### PROBLEM
Lines with the string "degrees" are to be identified in the listing and copied.

### PROVIDED ENTRIES
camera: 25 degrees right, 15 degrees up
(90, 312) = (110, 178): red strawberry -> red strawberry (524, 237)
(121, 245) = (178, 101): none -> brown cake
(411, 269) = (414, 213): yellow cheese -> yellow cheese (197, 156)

---

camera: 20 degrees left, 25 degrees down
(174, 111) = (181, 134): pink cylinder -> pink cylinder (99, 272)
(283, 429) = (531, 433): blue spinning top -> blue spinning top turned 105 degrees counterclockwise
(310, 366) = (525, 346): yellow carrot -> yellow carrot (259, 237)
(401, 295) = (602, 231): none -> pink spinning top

### EXERCISE SOLUTION
camera: 25 degrees right, 15 degrees up
camera: 20 degrees left, 25 degrees down
(283, 429) = (531, 433): blue spinning top -> blue spinning top turned 105 degrees counterclockwise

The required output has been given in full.